• [Problem details]
Keep the pictures out, please, and set down every record exactly.

Object correspondence data:
===
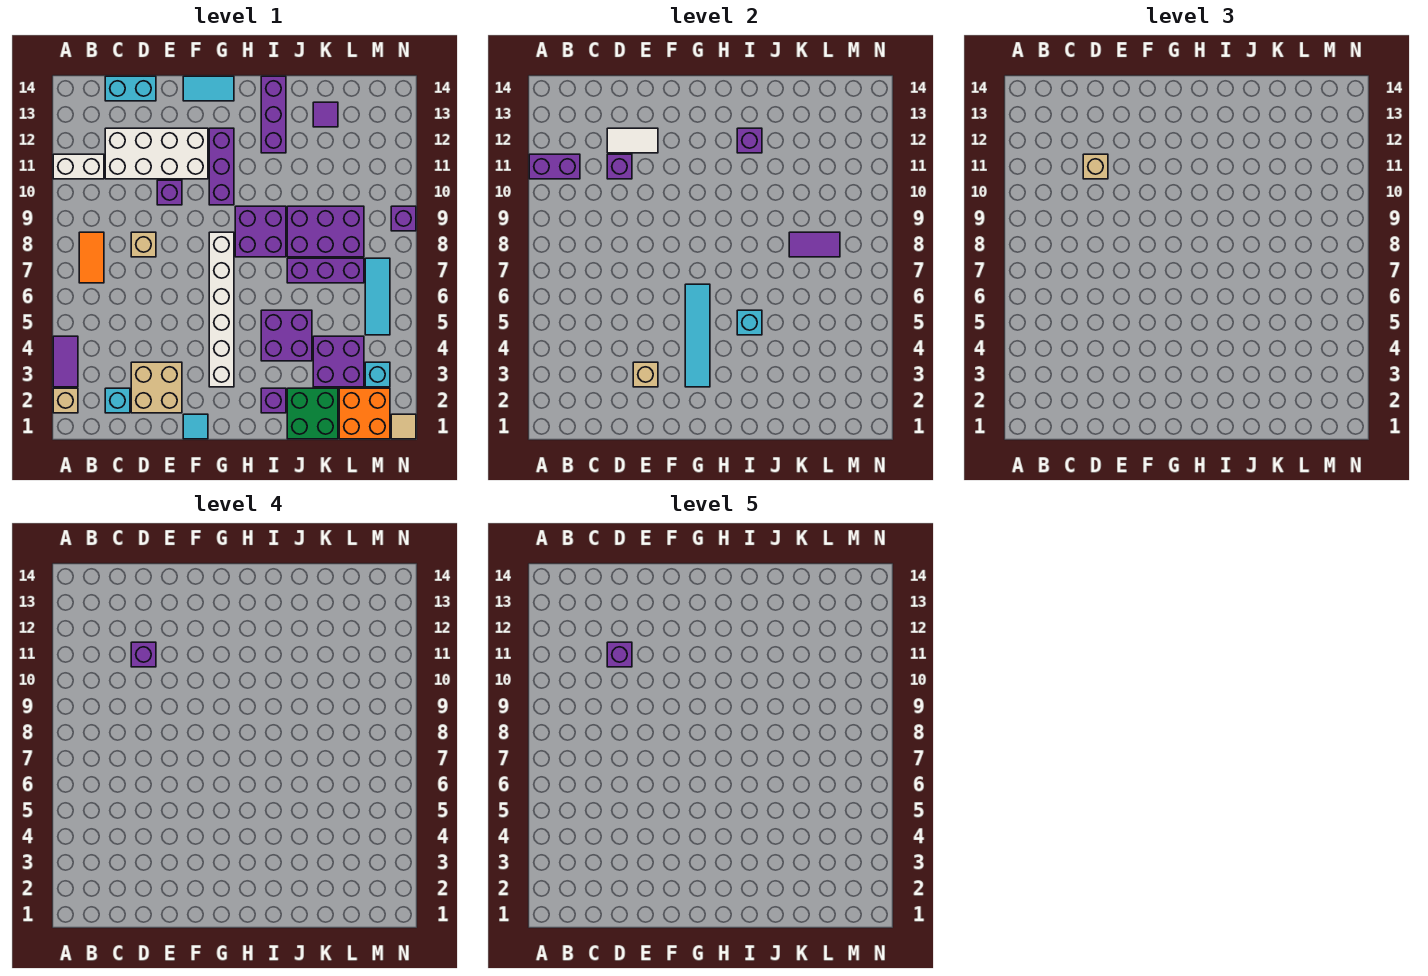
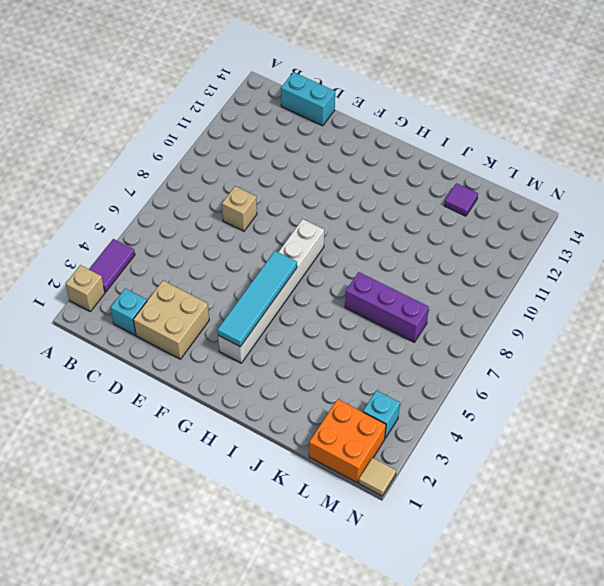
none -> white brick A11:B11 level 1
none -> orange tile B7:B8 level 1
none -> white brick C11:F12 level 1
none -> purple brick E10 level 1

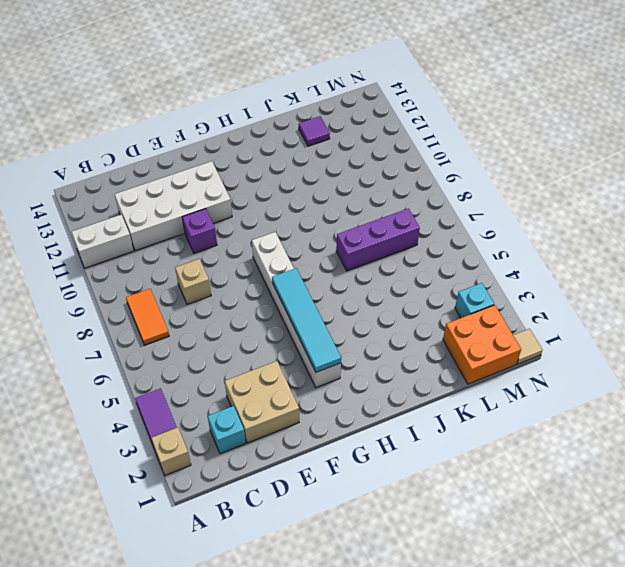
none -> cyan brick C14:D14 level 1
none -> cyan tile F1 level 1
none -> cyan tile F14:G14 level 1
none -> purple brick G10:G12 level 1

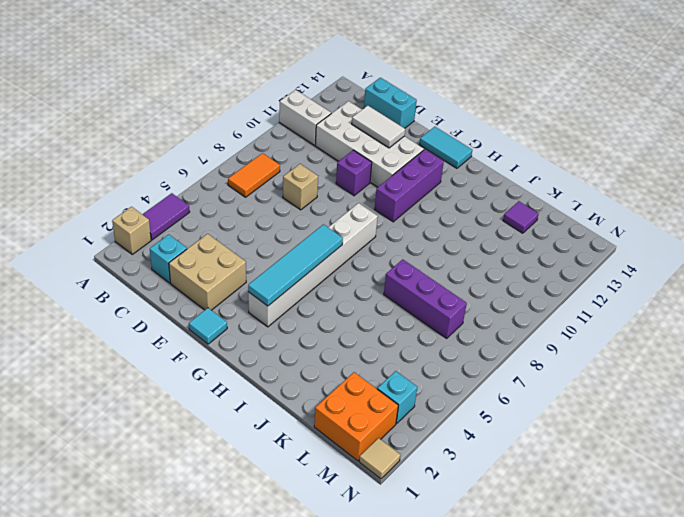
none -> purple brick H8:I9 level 1
none -> purple brick I2 level 1
none -> purple brick I4:J5 level 1
none -> purple brick I12:I14 level 1

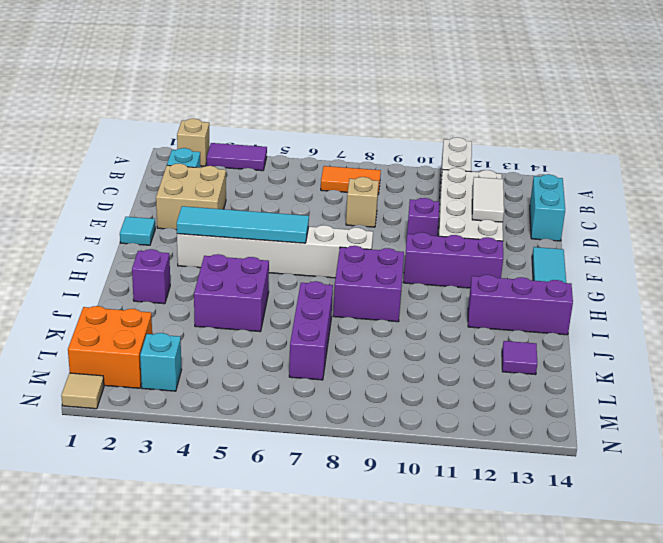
none -> green brick J1:K2 level 1
none -> purple brick J8:L9 level 1
none -> purple brick K3:L4 level 1
none -> cyan tile M5:M7 level 1

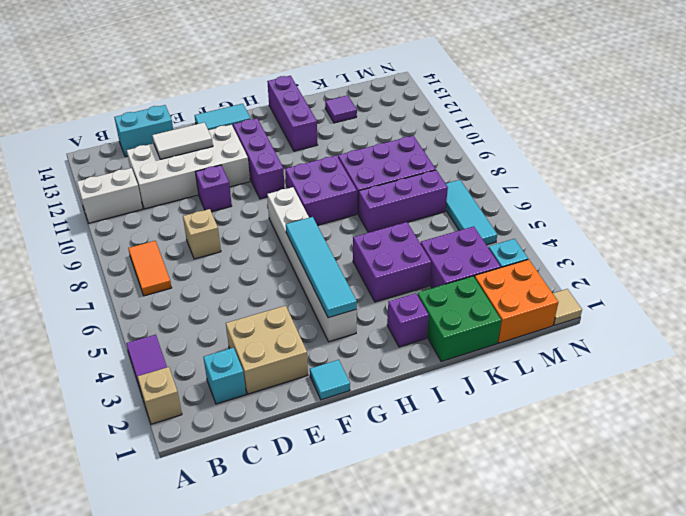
none -> purple brick N9 level 1
none -> purple brick A11:B11 level 2
none -> purple brick D11 level 2
none -> tan brick E3 level 2

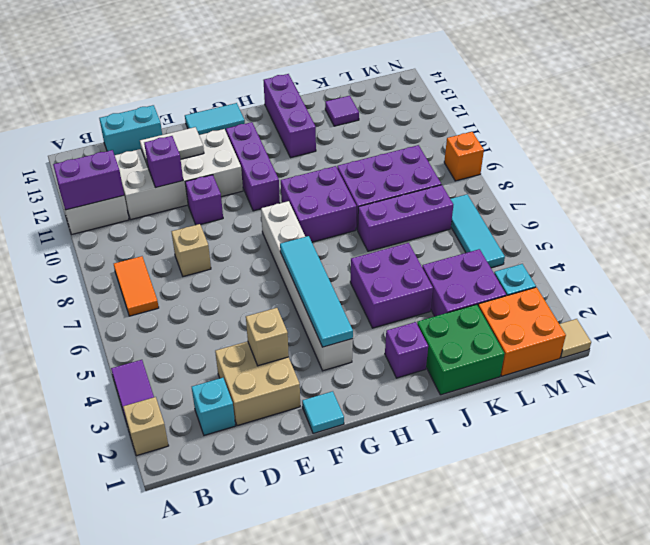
orange brick N9 level 1 -> purple brick N9 level 1
none -> cyan brick I5 level 2
none -> purple brick I12 level 2
none -> purple tile K8:L8 level 2
none -> tan brick D11 level 3

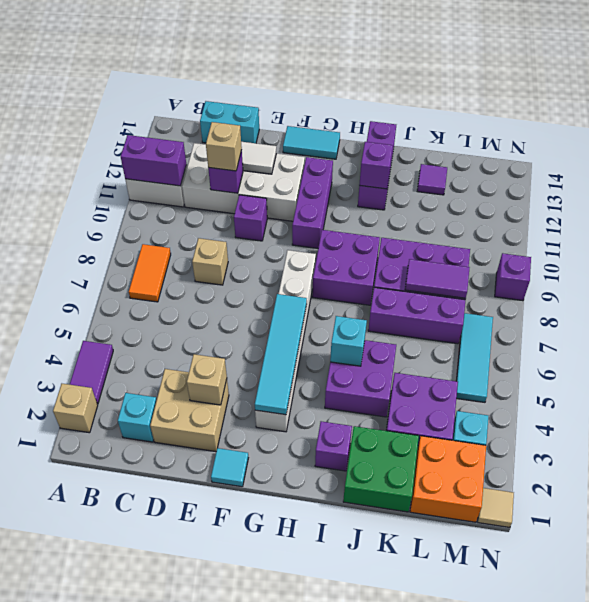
none -> purple brick D11 level 4
none -> purple brick D11 level 5

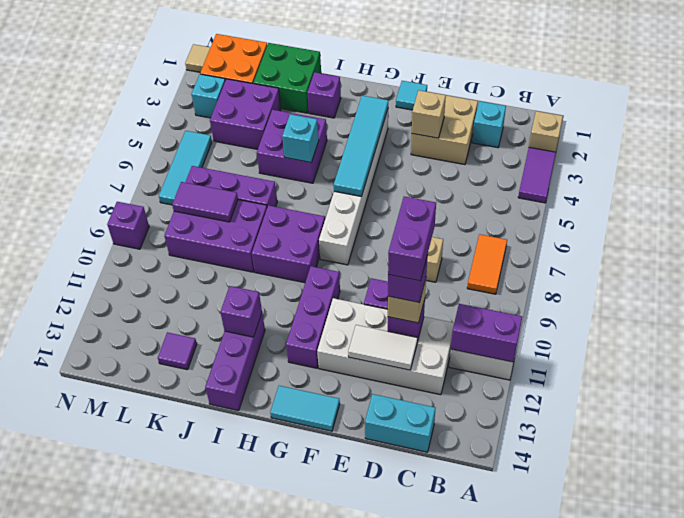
purple brick D10:D11 level 5 -> purple brick D11 level 5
===
• [Response to this task]
none -> white brick A11:B11 level 1
none -> orange tile B7:B8 level 1
none -> white brick C11:F12 level 1
none -> purple brick E10 level 1

none -> cyan brick C14:D14 level 1
none -> cyan tile F1 level 1
none -> cyan tile F14:G14 level 1
none -> purple brick G10:G12 level 1

none -> purple brick H8:I9 level 1
none -> purple brick I2 level 1
none -> purple brick I4:J5 level 1
none -> purple brick I12:I14 level 1

none -> green brick J1:K2 level 1
none -> purple brick J8:L9 level 1
none -> purple brick K3:L4 level 1
none -> cyan tile M5:M7 level 1

none -> purple brick N9 level 1
none -> purple brick A11:B11 level 2
none -> purple brick D11 level 2
none -> tan brick E3 level 2

orange brick N9 level 1 -> purple brick N9 level 1
none -> cyan brick I5 level 2
none -> purple brick I12 level 2
none -> purple tile K8:L8 level 2
none -> tan brick D11 level 3

none -> purple brick D11 level 4
none -> purple brick D11 level 5

purple brick D10:D11 level 5 -> purple brick D11 level 5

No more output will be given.